What is needed -> Pick out every line in the records below that contains the word "down", and copy each one in full.

Data extract ->
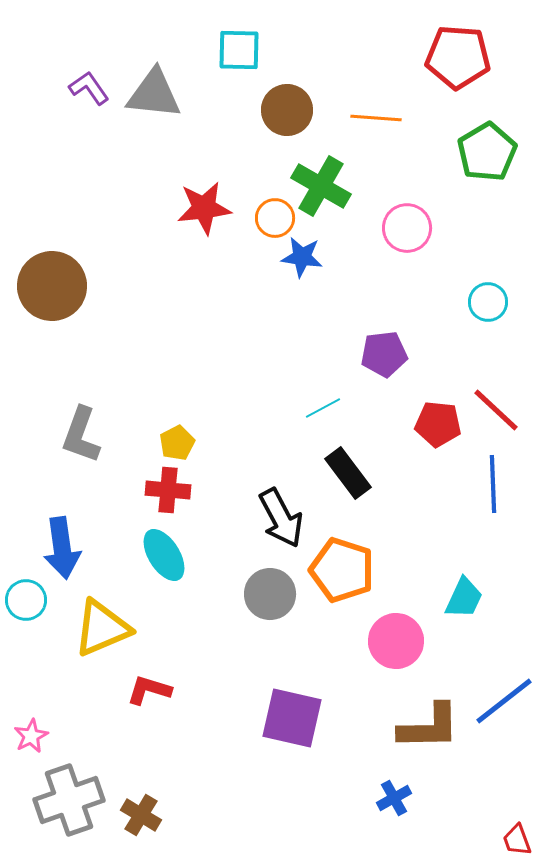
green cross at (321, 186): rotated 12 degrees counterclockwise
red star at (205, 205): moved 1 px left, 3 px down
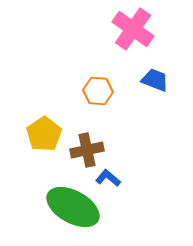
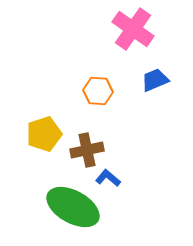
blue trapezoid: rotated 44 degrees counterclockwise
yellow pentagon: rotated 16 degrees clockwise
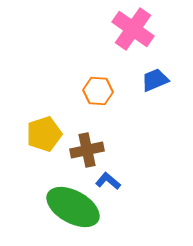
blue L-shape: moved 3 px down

...

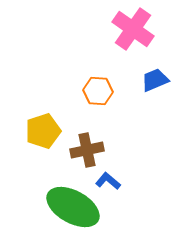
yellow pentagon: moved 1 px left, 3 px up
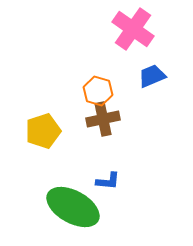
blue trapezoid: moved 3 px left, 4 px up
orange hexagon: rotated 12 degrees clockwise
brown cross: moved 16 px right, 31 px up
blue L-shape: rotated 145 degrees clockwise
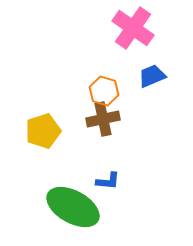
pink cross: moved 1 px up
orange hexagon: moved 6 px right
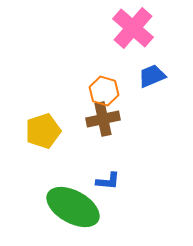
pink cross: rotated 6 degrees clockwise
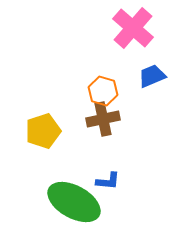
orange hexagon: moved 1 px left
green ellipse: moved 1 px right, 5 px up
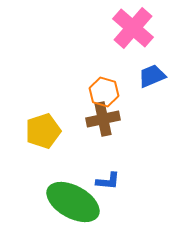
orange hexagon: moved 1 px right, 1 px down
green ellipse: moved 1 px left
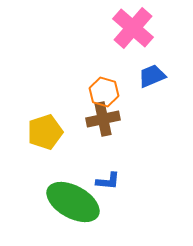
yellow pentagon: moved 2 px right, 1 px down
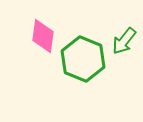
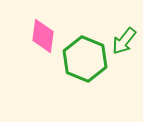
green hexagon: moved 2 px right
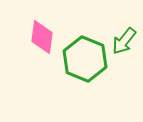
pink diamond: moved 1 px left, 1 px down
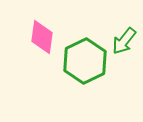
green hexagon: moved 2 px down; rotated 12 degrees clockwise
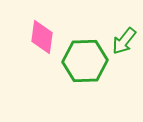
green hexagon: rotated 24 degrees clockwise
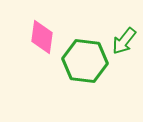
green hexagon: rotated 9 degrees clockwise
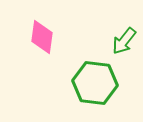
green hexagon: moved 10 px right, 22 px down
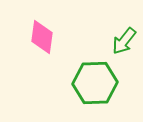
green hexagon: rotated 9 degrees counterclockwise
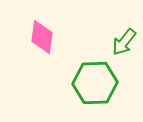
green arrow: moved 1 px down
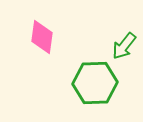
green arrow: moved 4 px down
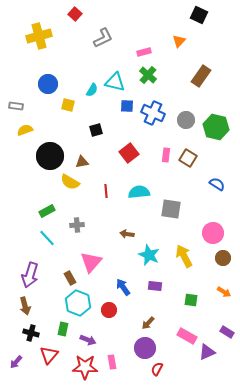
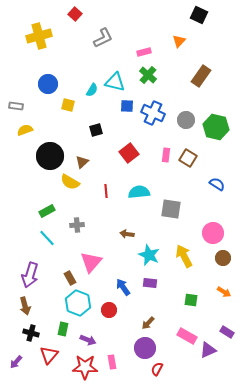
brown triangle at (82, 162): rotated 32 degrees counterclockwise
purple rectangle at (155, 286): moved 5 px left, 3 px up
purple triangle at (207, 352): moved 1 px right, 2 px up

---

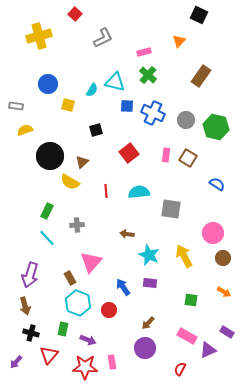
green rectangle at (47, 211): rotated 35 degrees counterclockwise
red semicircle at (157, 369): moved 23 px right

Solution for this problem ->
red star at (205, 205): moved 1 px left, 3 px down
blue L-shape: moved 3 px down
orange hexagon: moved 1 px right, 1 px down
yellow pentagon: moved 2 px right, 1 px down
pink diamond: moved 1 px left, 1 px down
green hexagon: moved 2 px down; rotated 12 degrees clockwise
green hexagon: moved 10 px right, 22 px down
green arrow: moved 1 px down
green arrow: moved 4 px down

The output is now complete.